* _YOUR OBJECTIVE_: The line with "R1: none -> 2.7k (N27, N30)" marks where to begin; print it and all lines after it in the material below exactly, skipping pictures.

• • • • •

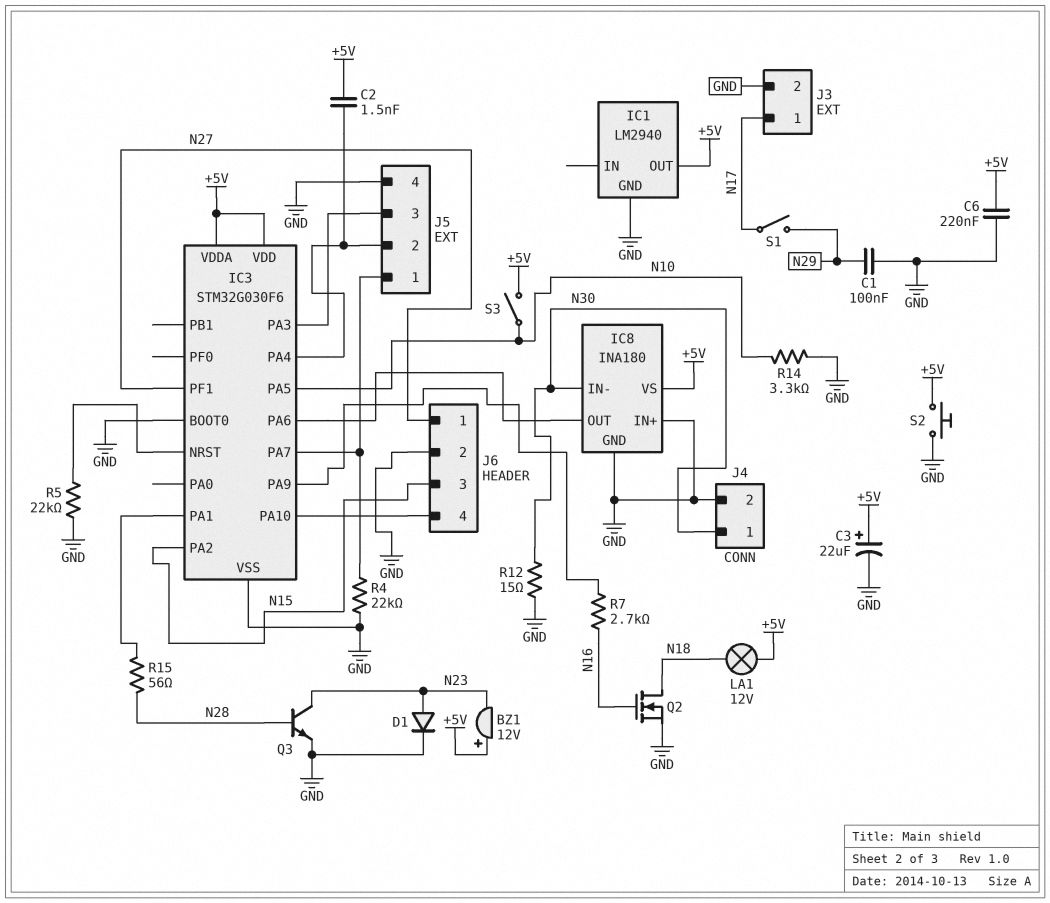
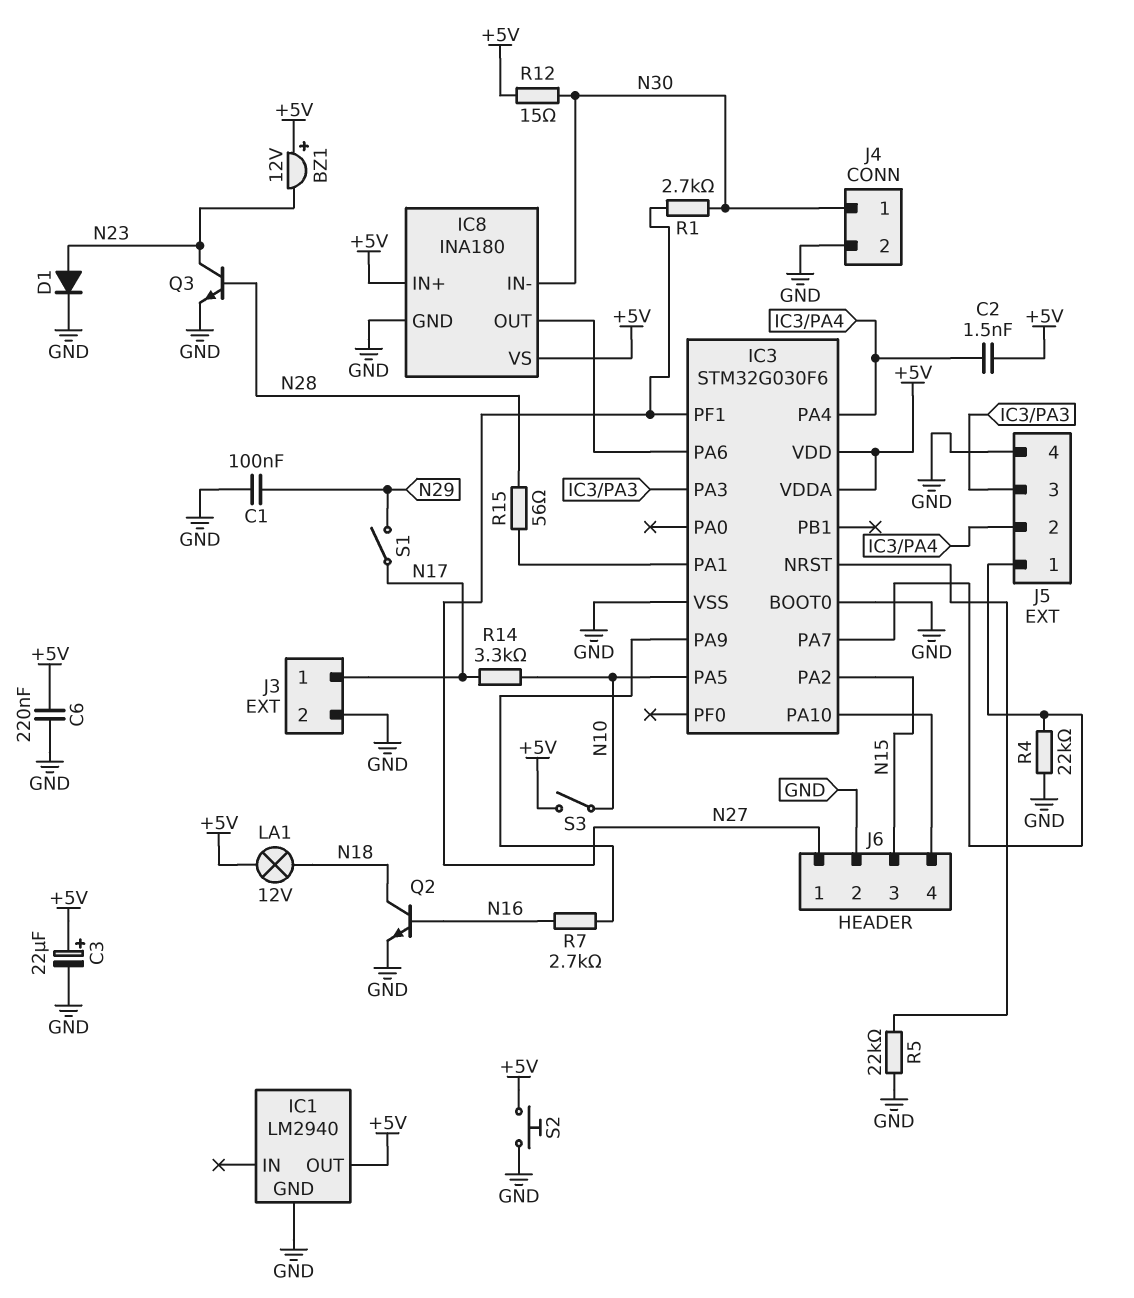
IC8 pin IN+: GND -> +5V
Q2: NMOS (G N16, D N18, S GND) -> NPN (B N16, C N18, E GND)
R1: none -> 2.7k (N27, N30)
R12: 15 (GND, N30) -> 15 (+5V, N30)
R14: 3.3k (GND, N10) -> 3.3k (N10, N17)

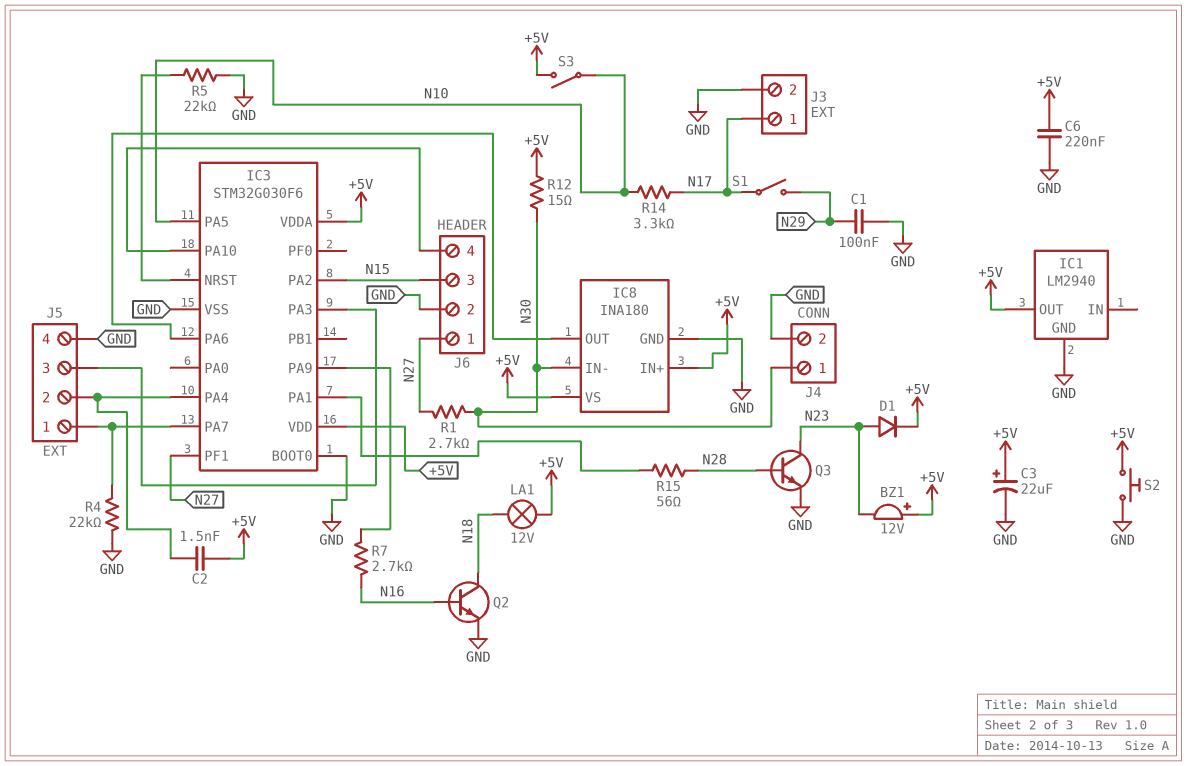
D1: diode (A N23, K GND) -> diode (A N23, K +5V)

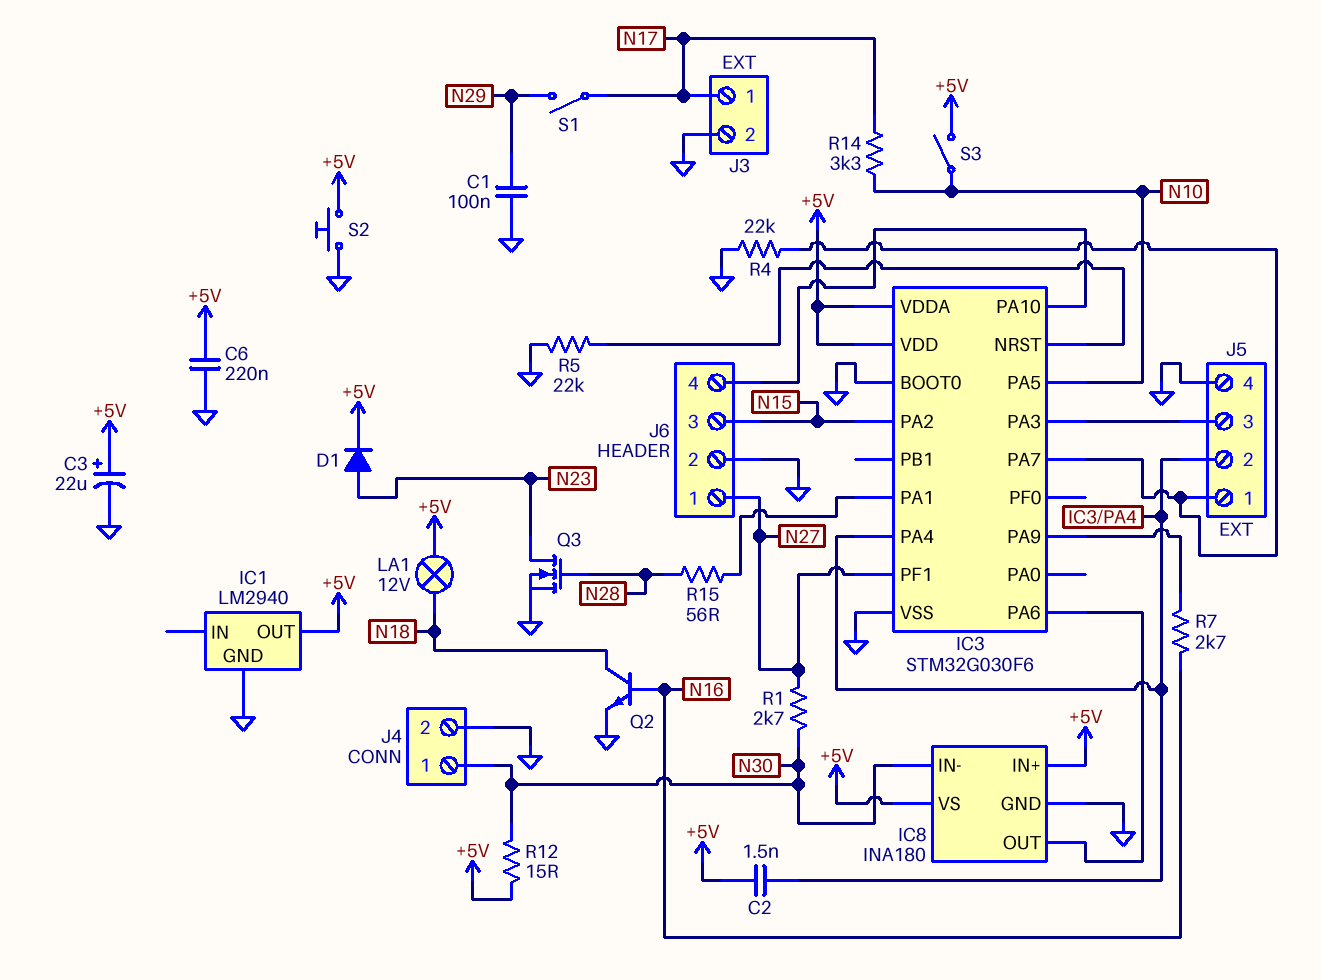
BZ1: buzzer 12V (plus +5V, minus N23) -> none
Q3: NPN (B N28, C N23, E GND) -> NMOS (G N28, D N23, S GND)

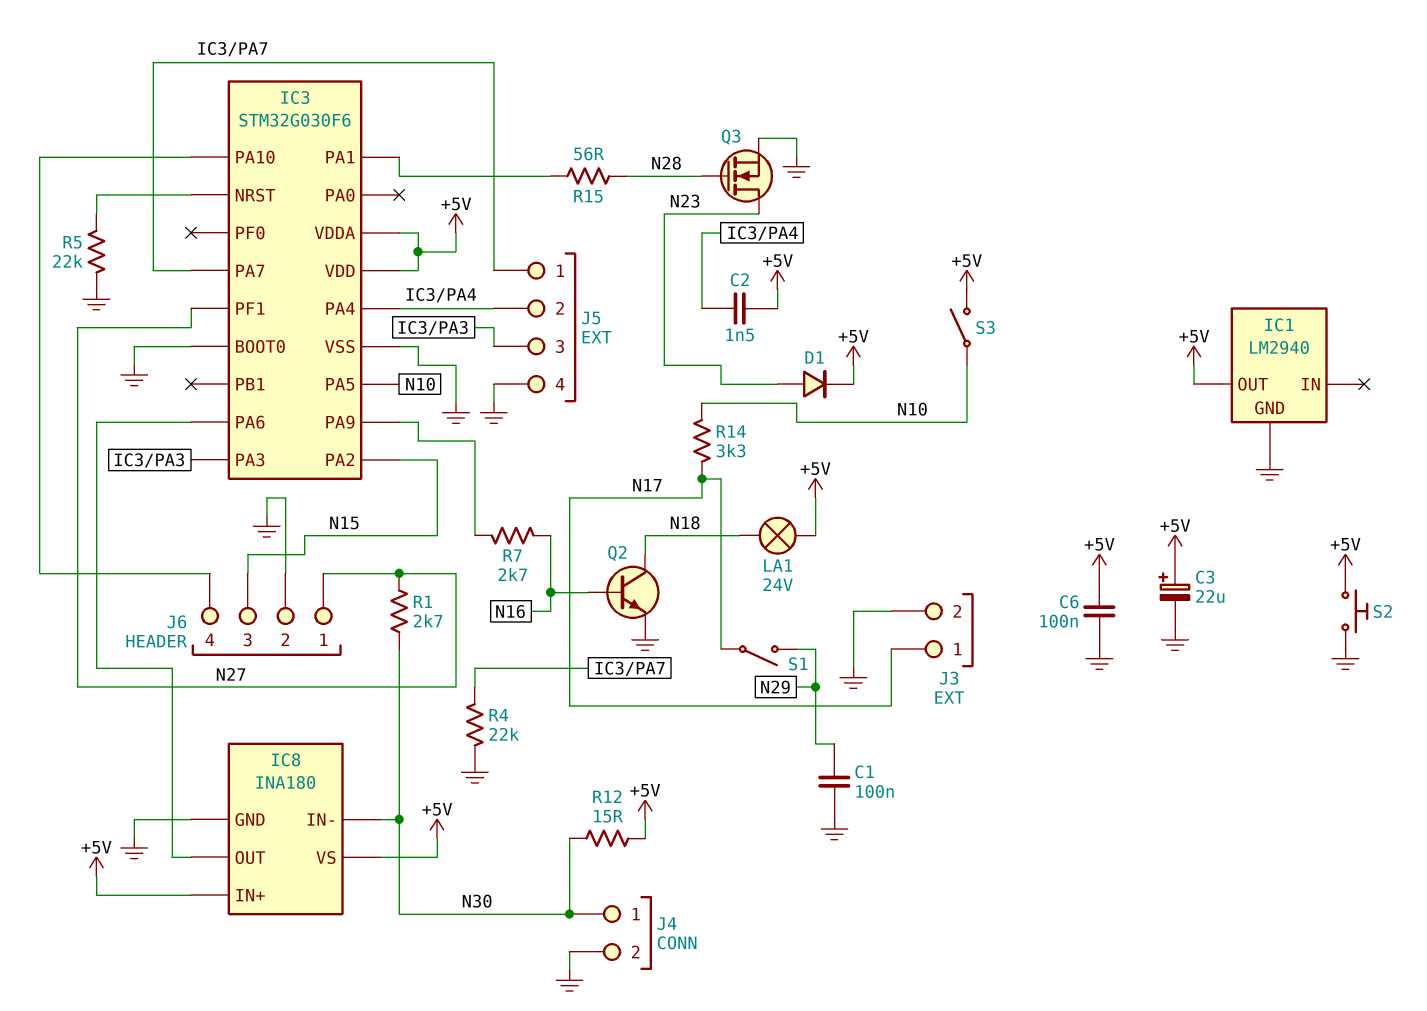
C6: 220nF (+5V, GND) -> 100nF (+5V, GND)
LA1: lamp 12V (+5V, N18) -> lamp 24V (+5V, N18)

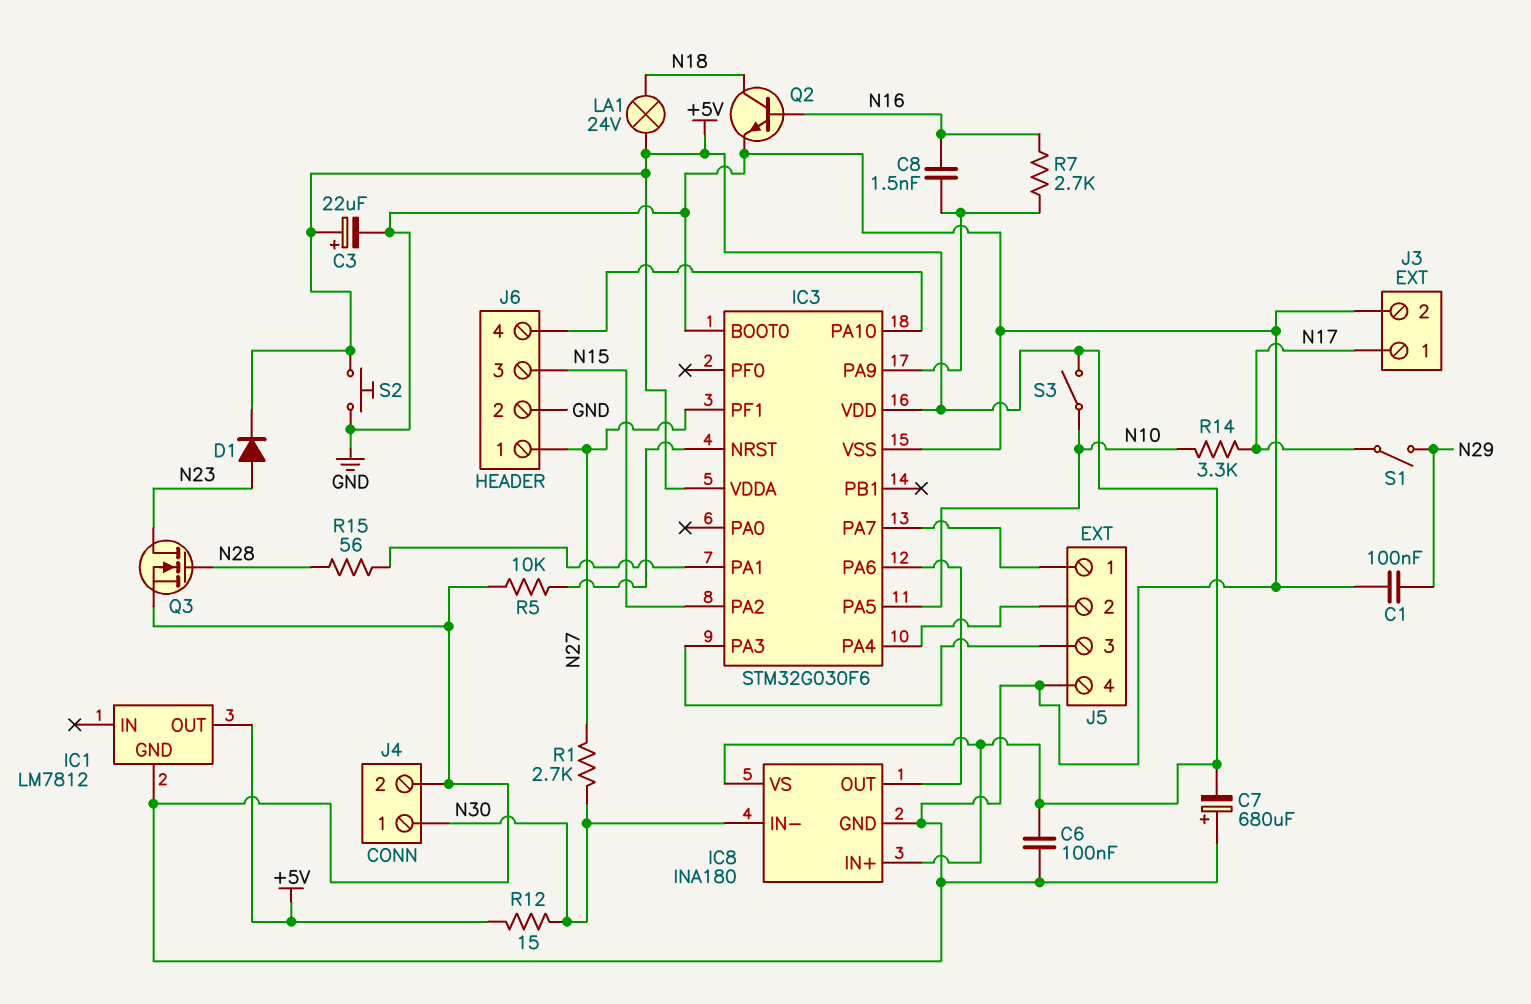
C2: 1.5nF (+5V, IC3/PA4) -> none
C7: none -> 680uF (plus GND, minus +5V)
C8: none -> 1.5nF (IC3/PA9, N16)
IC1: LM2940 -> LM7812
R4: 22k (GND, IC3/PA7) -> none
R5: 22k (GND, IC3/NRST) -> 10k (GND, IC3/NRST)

• • • • •

* _THE COMPLETED TASK_:
R1: none -> 2.7k (N27, N30)
R12: 15 (GND, N30) -> 15 (+5V, N30)
R14: 3.3k (GND, N10) -> 3.3k (N10, N17)

D1: diode (A N23, K GND) -> diode (A N23, K +5V)

BZ1: buzzer 12V (plus +5V, minus N23) -> none
Q3: NPN (B N28, C N23, E GND) -> NMOS (G N28, D N23, S GND)

C6: 220nF (+5V, GND) -> 100nF (+5V, GND)
LA1: lamp 12V (+5V, N18) -> lamp 24V (+5V, N18)

C2: 1.5nF (+5V, IC3/PA4) -> none
C7: none -> 680uF (plus GND, minus +5V)
C8: none -> 1.5nF (IC3/PA9, N16)
IC1: LM2940 -> LM7812
R4: 22k (GND, IC3/PA7) -> none
R5: 22k (GND, IC3/NRST) -> 10k (GND, IC3/NRST)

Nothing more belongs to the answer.